> What to produce: The result should be an exact copy of the data, free of pictures.

> Entries supplied:
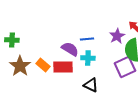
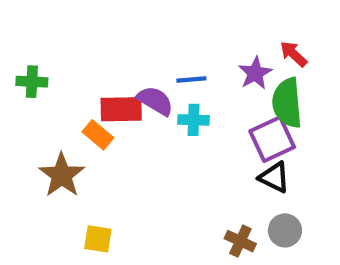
brown star: (20, 66) -> (62, 175), moved
red rectangle: (63, 67) -> (121, 109), moved
black triangle: (91, 85) -> (274, 177), moved

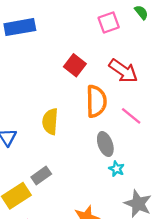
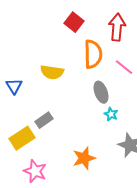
red arrow: (123, 71) -> (117, 27), turned -120
yellow semicircle: (50, 122) -> (52, 72), turned -85

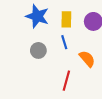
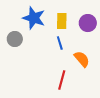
gray circle: (38, 50) -> (15, 39), moved

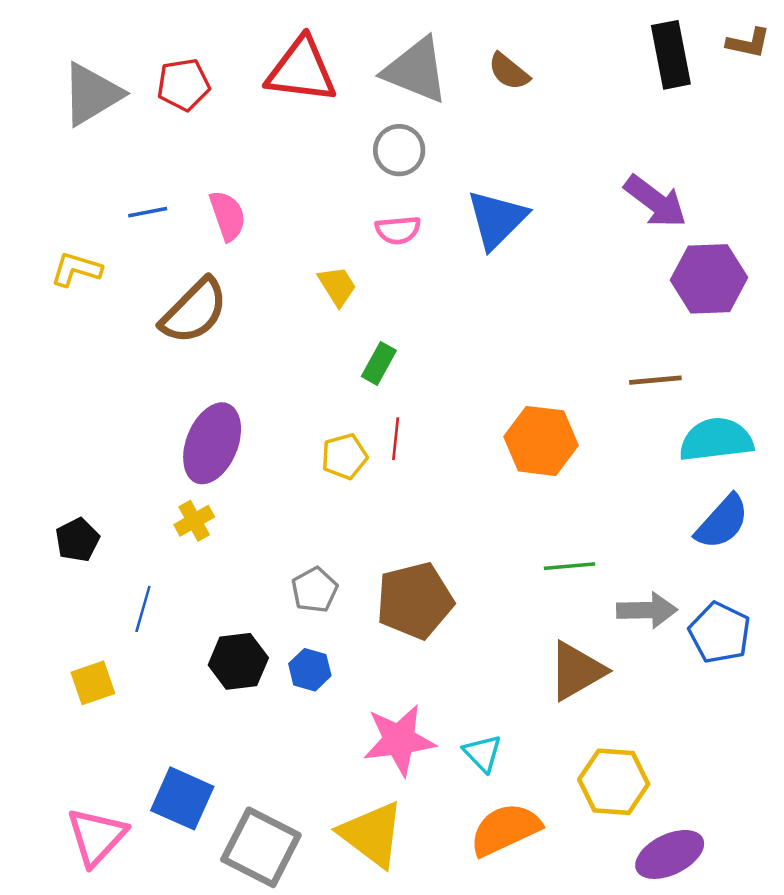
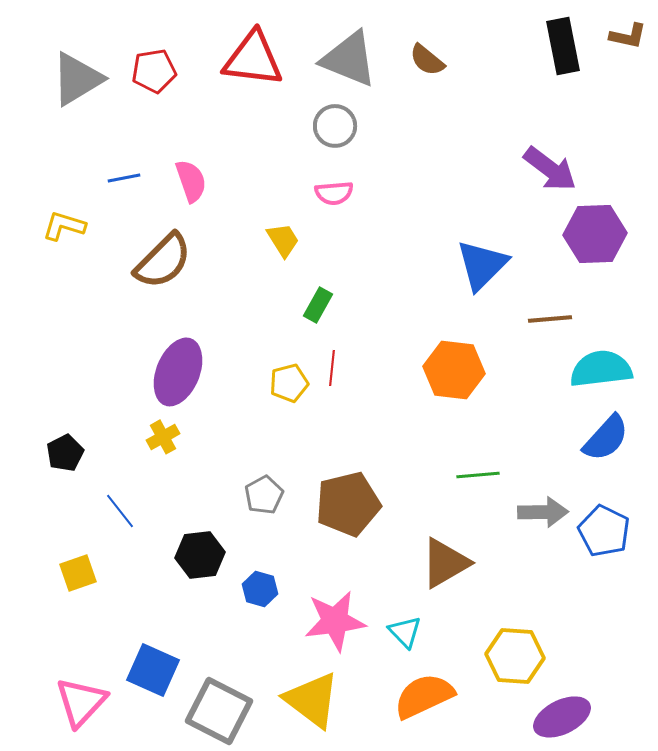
blue triangle: (497, 219) -> (482, 265), moved
blue line: (143, 609) -> (120, 511), turned -54
blue hexagon: (310, 670) -> (260, 589), moved
brown triangle: (577, 671) -> (445, 563), moved

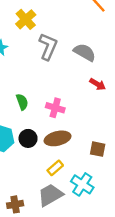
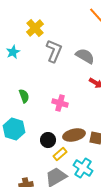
green semicircle: (22, 102) -> (24, 96), moved
black circle: (28, 138) -> (48, 140), moved
brown ellipse: (58, 138) -> (74, 135), moved

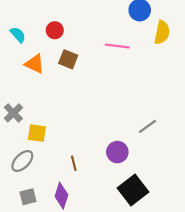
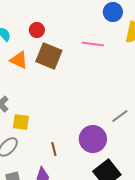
brown square: (68, 59) -> (49, 56), size x1.5
purple circle: (117, 152) -> (93, 139), size x1.4

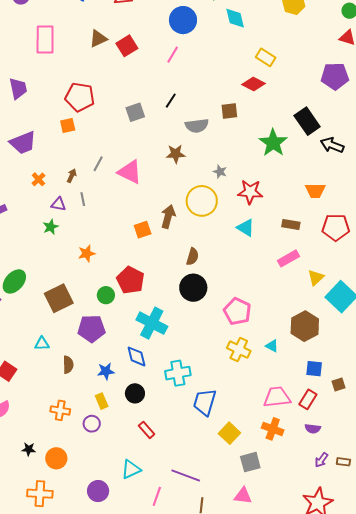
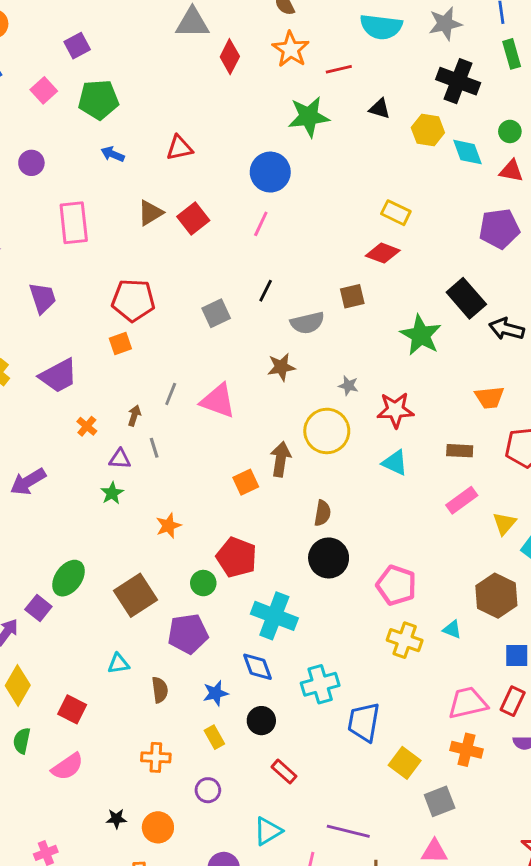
cyan diamond: (235, 18) -> (468, 152), moved
purple circle: (92, 424) -> (208, 790), moved

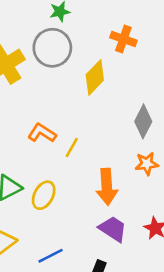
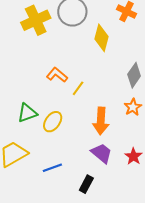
yellow diamond: (95, 77) -> (102, 38), turned -36
orange star: (147, 164) -> (133, 107), turned -30

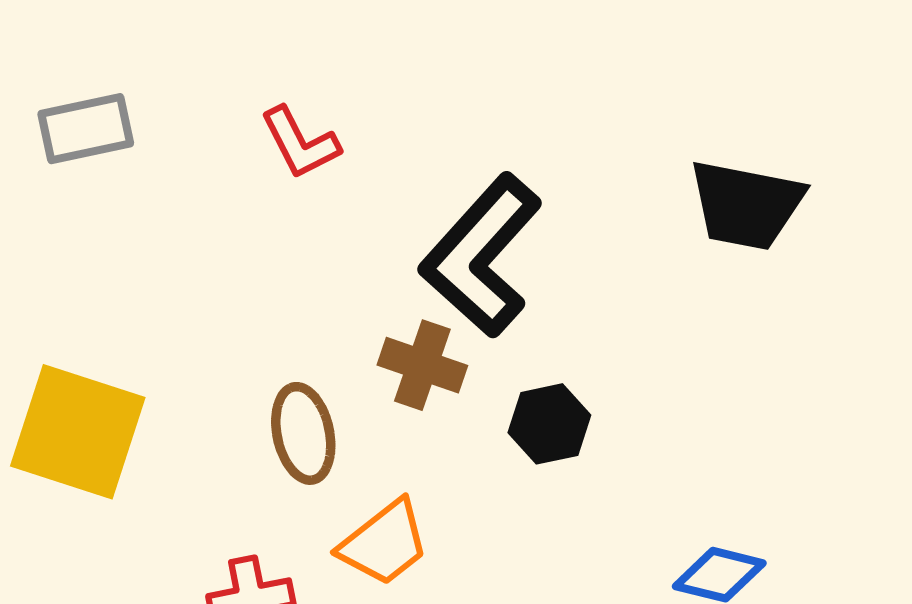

> Task response:
brown star: (20, 66) -> (62, 175), moved
red rectangle: (63, 67) -> (121, 109), moved
black triangle: (91, 85) -> (274, 177), moved

red arrow: (123, 71) -> (117, 27), turned -120
yellow semicircle: (50, 122) -> (52, 72), turned -85

gray circle: (38, 50) -> (15, 39), moved

blue triangle: (497, 219) -> (482, 265), moved
blue line: (143, 609) -> (120, 511), turned -54
blue hexagon: (310, 670) -> (260, 589), moved
brown triangle: (577, 671) -> (445, 563), moved

green semicircle: (22, 102) -> (24, 96), moved
black circle: (28, 138) -> (48, 140), moved
brown ellipse: (58, 138) -> (74, 135), moved

brown square: (68, 59) -> (49, 56), size x1.5
purple circle: (117, 152) -> (93, 139), size x1.4

cyan diamond: (235, 18) -> (468, 152), moved
purple circle: (92, 424) -> (208, 790), moved

yellow diamond: (95, 77) -> (102, 38), turned -36
orange star: (147, 164) -> (133, 107), turned -30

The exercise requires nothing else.